____ Extracted entries

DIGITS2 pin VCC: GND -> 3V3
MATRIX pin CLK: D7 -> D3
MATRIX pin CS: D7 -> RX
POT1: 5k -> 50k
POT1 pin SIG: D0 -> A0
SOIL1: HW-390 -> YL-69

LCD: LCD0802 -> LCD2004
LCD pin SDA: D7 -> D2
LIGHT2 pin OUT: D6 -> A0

________

What you need to do: Using the records above, find and show each line with the string "MATRIX".

Finished exercise:
MATRIX pin CLK: D7 -> D3
MATRIX pin CS: D7 -> RX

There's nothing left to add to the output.